ASSIGNMENT:
Retype, word for word, each line between the lines holding "green rectangle: (167, 253)" and "purple ellipse: (199, 360)", inclusive, and leave the rest of the data alone.

(Records excerpted from a collection)
# # # # #

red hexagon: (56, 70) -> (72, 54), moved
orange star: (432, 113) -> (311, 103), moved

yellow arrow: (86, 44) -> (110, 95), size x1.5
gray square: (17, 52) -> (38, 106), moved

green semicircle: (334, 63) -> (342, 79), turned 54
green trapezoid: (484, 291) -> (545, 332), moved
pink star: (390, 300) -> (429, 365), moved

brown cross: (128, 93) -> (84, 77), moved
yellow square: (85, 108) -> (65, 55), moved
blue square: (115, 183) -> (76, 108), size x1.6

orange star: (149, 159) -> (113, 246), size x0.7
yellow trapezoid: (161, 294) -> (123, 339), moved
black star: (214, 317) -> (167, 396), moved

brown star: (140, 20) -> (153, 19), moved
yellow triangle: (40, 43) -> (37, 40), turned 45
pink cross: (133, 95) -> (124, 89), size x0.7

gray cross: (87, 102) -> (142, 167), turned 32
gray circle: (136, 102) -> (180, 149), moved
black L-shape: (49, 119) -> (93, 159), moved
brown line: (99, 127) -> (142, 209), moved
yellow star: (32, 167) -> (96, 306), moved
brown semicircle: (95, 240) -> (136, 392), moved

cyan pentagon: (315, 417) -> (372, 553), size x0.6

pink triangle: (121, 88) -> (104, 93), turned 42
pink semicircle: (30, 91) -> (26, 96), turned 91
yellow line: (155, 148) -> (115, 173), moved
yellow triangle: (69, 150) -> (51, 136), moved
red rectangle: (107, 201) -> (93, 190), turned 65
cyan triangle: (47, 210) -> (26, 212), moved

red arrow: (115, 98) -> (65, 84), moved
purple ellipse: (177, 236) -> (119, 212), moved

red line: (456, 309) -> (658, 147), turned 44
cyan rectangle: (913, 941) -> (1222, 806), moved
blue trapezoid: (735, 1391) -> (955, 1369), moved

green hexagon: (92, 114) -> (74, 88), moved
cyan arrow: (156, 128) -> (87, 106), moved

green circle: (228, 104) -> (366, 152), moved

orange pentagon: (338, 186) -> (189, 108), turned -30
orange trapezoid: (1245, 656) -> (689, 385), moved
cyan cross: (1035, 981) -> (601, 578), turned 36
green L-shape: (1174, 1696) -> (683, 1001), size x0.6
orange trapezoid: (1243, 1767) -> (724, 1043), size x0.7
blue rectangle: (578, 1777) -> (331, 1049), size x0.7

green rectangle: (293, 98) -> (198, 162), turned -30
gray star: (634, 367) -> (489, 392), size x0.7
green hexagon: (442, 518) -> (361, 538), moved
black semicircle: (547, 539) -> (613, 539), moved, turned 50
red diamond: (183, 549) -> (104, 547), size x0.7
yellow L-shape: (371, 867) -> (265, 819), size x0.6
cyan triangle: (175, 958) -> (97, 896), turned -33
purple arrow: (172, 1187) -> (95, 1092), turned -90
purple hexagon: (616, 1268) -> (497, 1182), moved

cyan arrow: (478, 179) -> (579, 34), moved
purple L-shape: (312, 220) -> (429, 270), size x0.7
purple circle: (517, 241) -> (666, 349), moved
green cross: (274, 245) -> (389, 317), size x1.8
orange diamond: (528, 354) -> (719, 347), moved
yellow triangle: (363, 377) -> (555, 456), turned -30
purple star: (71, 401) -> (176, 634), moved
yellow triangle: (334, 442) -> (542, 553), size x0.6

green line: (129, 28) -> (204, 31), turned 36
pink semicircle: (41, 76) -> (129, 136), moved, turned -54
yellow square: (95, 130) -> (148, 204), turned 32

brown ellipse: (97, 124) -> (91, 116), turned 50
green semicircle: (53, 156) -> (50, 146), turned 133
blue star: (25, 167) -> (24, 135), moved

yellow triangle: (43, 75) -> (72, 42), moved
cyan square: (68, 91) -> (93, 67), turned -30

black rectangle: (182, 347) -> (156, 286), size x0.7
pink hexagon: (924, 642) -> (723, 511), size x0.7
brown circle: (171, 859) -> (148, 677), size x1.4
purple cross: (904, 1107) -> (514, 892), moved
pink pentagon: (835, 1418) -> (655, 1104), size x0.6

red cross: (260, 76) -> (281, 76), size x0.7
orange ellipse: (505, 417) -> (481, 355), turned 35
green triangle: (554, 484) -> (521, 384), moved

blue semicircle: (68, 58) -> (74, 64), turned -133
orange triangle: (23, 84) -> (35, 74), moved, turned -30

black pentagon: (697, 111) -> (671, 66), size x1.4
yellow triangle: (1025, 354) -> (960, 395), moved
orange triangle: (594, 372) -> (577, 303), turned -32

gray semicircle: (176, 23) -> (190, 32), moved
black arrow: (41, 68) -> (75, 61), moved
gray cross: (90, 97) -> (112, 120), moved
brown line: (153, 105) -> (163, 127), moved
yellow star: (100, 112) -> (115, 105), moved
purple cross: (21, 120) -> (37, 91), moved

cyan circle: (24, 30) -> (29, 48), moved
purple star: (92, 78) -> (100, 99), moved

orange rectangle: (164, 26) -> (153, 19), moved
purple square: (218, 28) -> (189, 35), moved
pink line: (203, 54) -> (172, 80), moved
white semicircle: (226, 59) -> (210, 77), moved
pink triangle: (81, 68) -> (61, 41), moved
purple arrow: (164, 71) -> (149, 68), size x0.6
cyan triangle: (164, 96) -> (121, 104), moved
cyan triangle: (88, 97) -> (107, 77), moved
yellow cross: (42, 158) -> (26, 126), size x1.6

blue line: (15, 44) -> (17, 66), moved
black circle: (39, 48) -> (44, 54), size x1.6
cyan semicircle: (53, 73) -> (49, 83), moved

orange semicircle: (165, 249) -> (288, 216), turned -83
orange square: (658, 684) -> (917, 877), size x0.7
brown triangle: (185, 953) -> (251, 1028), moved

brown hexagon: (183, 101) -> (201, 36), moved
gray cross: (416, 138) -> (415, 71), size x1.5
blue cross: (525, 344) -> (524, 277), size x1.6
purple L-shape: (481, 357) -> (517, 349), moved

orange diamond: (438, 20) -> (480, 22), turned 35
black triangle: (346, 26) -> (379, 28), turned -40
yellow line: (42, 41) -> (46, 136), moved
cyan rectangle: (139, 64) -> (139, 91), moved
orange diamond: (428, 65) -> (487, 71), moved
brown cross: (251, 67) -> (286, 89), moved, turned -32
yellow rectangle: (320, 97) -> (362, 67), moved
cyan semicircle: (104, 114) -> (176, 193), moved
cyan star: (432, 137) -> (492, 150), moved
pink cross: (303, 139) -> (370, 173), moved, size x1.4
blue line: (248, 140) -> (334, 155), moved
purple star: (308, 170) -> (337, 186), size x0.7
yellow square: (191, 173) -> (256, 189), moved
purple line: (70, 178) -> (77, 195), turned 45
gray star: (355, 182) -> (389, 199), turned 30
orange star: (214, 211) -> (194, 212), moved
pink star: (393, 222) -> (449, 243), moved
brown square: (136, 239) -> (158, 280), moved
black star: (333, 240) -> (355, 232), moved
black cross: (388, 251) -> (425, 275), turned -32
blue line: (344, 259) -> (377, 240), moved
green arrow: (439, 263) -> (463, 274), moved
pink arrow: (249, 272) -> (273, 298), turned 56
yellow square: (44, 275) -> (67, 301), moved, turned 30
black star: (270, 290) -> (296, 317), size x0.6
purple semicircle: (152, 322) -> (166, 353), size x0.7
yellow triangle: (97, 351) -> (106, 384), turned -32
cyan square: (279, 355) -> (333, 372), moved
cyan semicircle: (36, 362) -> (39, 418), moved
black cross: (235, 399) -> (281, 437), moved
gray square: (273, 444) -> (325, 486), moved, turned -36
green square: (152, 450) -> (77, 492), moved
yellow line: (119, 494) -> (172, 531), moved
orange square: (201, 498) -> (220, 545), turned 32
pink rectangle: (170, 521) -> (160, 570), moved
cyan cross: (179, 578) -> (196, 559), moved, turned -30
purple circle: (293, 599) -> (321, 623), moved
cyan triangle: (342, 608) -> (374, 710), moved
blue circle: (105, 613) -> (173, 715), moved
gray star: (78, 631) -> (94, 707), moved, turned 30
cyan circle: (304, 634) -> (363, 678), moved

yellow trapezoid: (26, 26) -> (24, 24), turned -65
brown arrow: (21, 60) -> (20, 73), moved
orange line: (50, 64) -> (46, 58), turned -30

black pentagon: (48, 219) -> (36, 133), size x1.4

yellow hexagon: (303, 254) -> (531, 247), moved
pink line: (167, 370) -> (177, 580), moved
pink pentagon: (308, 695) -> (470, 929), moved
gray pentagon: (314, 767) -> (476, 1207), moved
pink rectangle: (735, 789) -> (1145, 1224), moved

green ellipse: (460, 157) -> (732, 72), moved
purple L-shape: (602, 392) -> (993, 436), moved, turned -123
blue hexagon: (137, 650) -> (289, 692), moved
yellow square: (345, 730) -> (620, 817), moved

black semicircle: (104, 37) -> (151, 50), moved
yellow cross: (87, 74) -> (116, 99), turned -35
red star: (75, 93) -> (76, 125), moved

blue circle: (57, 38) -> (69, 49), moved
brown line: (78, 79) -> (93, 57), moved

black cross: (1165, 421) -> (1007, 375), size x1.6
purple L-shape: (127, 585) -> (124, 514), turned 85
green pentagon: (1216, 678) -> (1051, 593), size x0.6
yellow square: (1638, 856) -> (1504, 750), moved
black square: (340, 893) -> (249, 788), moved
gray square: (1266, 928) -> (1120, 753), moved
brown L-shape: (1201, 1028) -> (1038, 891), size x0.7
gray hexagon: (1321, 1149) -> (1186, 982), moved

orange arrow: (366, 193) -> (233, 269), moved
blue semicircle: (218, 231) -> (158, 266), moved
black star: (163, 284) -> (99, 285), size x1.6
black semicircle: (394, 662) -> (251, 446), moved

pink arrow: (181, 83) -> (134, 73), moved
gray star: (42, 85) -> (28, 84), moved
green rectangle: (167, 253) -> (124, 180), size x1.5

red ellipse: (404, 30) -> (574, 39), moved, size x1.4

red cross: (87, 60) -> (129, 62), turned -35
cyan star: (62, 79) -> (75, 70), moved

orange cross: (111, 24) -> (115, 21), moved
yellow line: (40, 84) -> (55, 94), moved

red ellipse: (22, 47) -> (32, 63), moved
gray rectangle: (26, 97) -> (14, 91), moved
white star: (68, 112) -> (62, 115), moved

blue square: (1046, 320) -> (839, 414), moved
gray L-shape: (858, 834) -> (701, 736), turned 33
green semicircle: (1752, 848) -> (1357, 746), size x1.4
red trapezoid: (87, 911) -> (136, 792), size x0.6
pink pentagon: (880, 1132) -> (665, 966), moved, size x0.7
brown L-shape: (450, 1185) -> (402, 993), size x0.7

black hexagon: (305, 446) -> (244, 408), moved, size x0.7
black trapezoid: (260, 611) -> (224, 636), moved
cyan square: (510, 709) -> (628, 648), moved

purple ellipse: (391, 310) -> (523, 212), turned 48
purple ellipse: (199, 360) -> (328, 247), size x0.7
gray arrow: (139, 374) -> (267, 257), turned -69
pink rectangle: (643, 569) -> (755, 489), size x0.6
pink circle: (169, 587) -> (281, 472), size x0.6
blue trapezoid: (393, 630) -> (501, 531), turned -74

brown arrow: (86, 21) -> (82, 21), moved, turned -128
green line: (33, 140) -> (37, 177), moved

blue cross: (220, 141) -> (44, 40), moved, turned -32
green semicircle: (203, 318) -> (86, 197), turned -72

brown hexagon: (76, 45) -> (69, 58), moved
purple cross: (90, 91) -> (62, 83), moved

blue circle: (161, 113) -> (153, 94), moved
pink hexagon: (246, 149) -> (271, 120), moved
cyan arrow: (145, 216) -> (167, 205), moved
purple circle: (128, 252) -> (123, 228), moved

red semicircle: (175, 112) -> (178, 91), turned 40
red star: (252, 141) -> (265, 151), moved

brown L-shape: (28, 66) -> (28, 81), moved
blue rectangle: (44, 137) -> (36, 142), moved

# # # # #

TASK RESPONSE:
green rectangle: (167, 253) -> (124, 180), size x1.5

red ellipse: (404, 30) -> (574, 39), moved, size x1.4

red cross: (87, 60) -> (129, 62), turned -35
cyan star: (62, 79) -> (75, 70), moved

orange cross: (111, 24) -> (115, 21), moved
yellow line: (40, 84) -> (55, 94), moved

red ellipse: (22, 47) -> (32, 63), moved
gray rectangle: (26, 97) -> (14, 91), moved
white star: (68, 112) -> (62, 115), moved

blue square: (1046, 320) -> (839, 414), moved
gray L-shape: (858, 834) -> (701, 736), turned 33
green semicircle: (1752, 848) -> (1357, 746), size x1.4
red trapezoid: (87, 911) -> (136, 792), size x0.6
pink pentagon: (880, 1132) -> (665, 966), moved, size x0.7
brown L-shape: (450, 1185) -> (402, 993), size x0.7

black hexagon: (305, 446) -> (244, 408), moved, size x0.7
black trapezoid: (260, 611) -> (224, 636), moved
cyan square: (510, 709) -> (628, 648), moved

purple ellipse: (391, 310) -> (523, 212), turned 48
purple ellipse: (199, 360) -> (328, 247), size x0.7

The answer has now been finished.